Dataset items

────────────────

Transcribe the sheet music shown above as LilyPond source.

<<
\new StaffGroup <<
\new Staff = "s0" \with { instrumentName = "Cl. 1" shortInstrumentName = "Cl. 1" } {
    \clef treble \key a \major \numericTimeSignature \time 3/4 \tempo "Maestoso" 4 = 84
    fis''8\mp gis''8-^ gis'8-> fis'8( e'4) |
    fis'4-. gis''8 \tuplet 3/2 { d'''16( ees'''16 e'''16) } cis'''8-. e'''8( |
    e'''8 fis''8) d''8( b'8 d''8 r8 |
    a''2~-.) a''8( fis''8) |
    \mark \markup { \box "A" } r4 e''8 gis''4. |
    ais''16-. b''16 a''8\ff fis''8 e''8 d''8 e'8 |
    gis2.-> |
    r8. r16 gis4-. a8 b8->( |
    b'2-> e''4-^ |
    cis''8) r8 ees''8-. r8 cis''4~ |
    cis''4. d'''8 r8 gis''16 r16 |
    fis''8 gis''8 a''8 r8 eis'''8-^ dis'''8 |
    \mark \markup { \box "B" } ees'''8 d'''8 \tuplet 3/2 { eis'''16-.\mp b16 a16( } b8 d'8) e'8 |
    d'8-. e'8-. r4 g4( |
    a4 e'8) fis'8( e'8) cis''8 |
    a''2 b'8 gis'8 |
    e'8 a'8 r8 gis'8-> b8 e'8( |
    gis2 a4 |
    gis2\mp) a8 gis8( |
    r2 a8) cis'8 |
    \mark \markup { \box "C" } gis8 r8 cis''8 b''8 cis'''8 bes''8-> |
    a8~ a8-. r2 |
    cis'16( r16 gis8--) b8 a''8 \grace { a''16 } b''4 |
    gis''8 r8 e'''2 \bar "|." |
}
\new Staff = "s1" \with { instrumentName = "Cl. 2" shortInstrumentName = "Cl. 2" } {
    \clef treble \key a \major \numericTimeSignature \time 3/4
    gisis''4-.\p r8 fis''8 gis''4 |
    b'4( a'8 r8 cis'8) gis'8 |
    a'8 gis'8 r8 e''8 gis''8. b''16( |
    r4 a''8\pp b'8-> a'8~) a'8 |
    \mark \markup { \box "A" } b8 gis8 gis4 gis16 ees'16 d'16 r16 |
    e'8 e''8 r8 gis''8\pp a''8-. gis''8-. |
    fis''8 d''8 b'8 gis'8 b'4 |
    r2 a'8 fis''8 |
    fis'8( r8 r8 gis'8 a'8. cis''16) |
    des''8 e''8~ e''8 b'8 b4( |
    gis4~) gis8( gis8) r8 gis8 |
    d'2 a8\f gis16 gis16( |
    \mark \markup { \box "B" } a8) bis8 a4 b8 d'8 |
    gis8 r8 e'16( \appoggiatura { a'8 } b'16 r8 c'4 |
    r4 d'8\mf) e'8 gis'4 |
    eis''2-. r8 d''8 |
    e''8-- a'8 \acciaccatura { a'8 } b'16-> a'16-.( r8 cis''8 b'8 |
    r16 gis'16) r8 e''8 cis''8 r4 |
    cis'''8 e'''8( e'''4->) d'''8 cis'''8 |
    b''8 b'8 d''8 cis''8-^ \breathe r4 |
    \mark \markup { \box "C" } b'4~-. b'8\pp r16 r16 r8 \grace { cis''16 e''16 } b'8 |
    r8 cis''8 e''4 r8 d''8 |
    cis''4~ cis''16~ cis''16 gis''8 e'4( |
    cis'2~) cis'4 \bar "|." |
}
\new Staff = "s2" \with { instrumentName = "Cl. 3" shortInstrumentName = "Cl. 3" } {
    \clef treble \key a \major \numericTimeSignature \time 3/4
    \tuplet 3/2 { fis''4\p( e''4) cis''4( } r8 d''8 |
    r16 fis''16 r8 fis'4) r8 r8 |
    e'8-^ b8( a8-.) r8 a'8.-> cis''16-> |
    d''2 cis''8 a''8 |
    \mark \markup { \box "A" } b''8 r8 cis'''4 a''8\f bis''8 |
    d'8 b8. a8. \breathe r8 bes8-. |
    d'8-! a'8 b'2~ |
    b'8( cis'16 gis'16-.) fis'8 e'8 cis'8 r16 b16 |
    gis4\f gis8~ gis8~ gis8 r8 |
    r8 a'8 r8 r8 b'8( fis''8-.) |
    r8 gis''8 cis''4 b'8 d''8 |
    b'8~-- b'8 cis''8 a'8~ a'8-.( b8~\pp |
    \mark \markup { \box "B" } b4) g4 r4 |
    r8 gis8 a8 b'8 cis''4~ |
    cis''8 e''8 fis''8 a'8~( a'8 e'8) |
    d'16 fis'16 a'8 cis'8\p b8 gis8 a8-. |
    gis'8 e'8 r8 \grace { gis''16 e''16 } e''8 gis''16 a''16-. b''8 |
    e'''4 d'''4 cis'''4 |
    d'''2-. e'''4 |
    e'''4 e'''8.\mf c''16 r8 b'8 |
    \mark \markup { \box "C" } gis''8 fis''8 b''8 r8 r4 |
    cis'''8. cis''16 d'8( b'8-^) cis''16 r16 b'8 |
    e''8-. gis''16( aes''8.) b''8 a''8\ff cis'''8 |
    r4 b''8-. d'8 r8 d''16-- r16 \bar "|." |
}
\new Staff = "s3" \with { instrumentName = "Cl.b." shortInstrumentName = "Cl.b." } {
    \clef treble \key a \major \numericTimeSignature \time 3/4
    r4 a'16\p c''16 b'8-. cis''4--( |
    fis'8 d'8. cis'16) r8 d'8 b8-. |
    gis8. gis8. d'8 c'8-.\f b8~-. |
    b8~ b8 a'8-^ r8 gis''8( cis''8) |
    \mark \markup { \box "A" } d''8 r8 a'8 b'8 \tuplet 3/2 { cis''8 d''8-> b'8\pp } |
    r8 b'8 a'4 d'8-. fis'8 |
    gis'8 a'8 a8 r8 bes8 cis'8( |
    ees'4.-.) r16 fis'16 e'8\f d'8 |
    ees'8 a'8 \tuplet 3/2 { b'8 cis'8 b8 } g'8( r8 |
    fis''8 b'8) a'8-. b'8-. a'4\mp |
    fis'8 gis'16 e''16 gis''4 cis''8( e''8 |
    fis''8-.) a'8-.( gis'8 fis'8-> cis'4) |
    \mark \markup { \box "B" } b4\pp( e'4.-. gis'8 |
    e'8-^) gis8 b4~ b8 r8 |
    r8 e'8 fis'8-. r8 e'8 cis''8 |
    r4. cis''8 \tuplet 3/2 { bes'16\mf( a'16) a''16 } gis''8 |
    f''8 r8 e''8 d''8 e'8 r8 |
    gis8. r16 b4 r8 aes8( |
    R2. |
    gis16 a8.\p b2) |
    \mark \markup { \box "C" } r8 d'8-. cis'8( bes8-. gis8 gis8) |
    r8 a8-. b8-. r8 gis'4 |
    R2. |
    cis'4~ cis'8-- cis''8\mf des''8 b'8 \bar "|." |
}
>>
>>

────────────────

== YOUR GOAL ==
How many lines of the material contain the string "grace"? Reply with the number alone.

== TASK RESULT ==
3